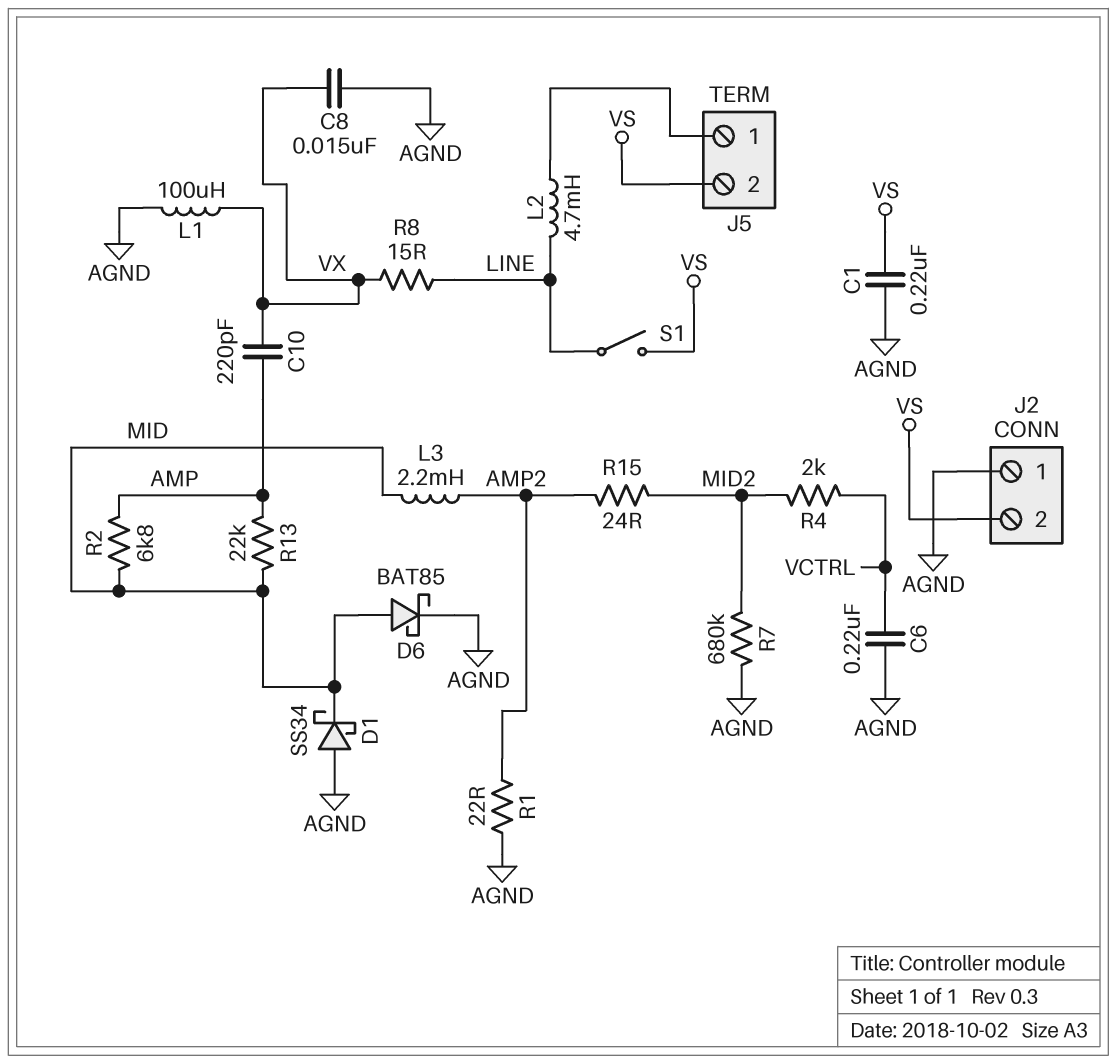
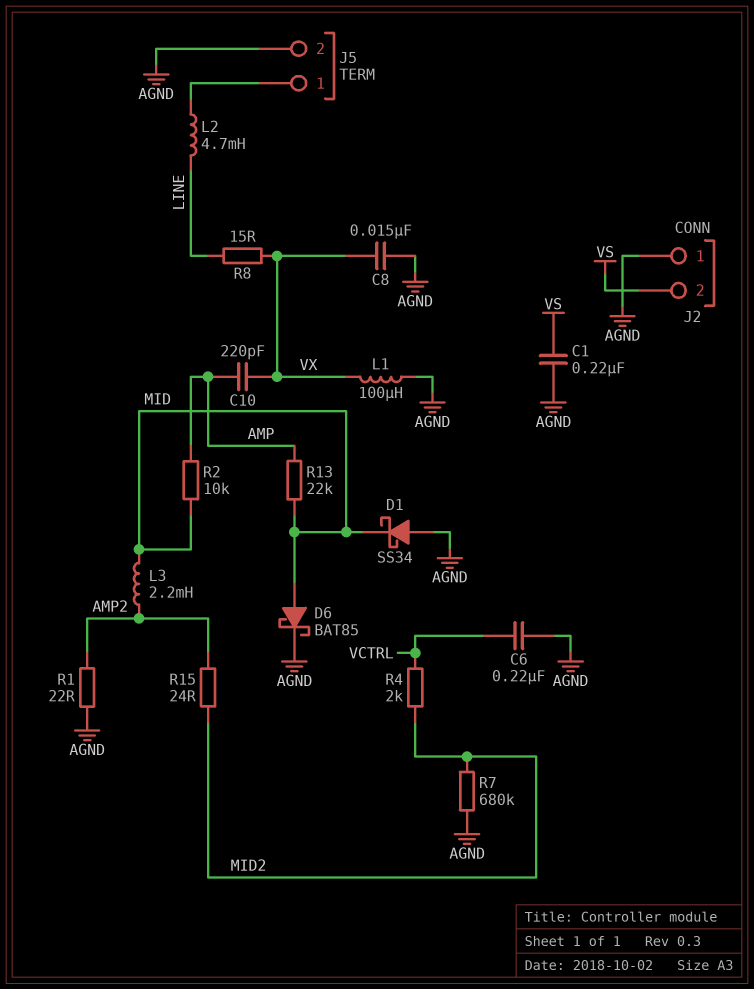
J5 pin 2: VS -> AGND
R2: 6.8k (AMP, MID) -> 10k (AMP, MID)
S1: switch (LINE, VS) -> none

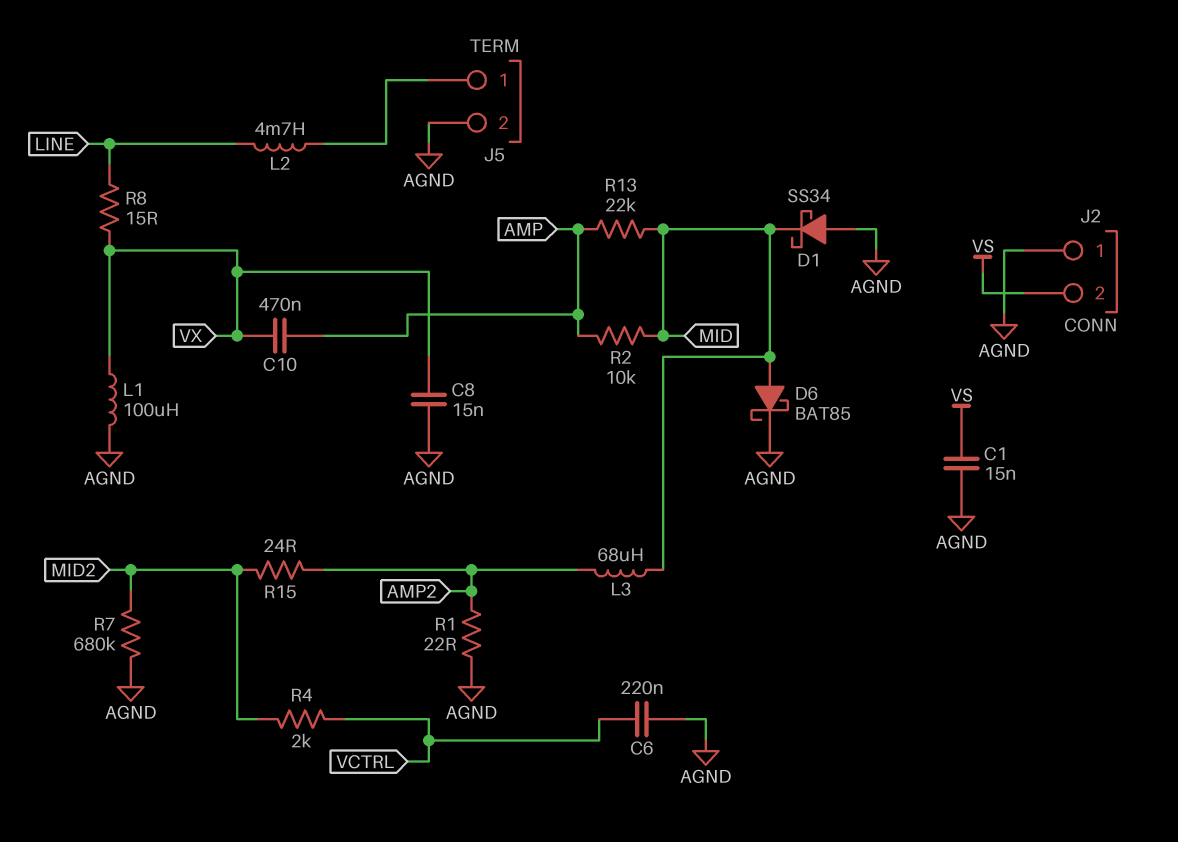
C1: 220nF (AGND, VS) -> 15nF (AGND, VS)
C10: 220pF (AMP, VX) -> 470nF (AMP, VX)
L3: 2.2mH (AMP2, MID) -> 68uH (AMP2, MID)

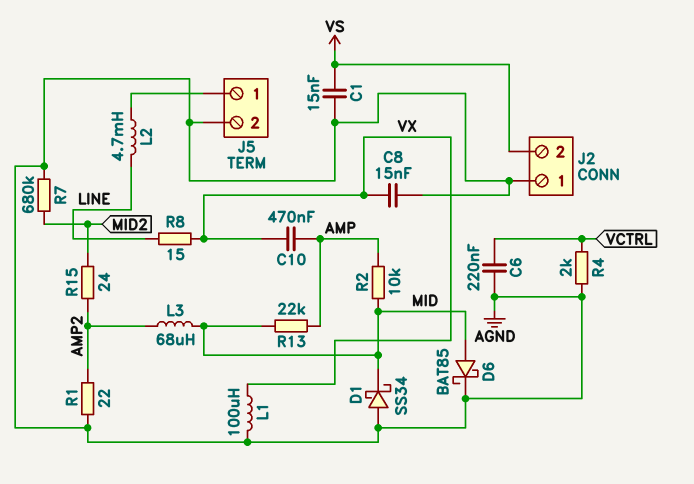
R4: 2k (MID2, VCTRL) -> 2k (AGND, VCTRL)

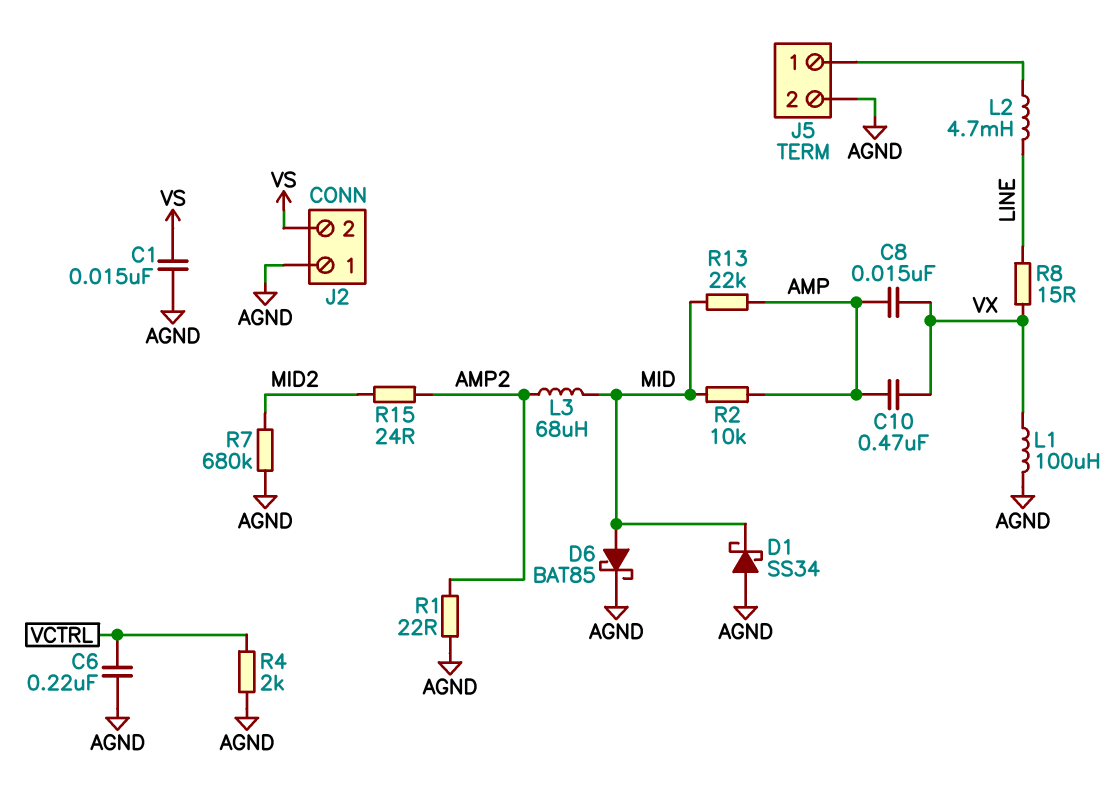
C8: 15nF (AGND, VX) -> 15nF (AMP, VX)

====

| Assigned task |
Gather each line from the entries above that includes the word "AGND".

| Result of the task |
J5 pin 2: VS -> AGND
C1: 220nF (AGND, VS) -> 15nF (AGND, VS)
R4: 2k (MID2, VCTRL) -> 2k (AGND, VCTRL)
C8: 15nF (AGND, VX) -> 15nF (AMP, VX)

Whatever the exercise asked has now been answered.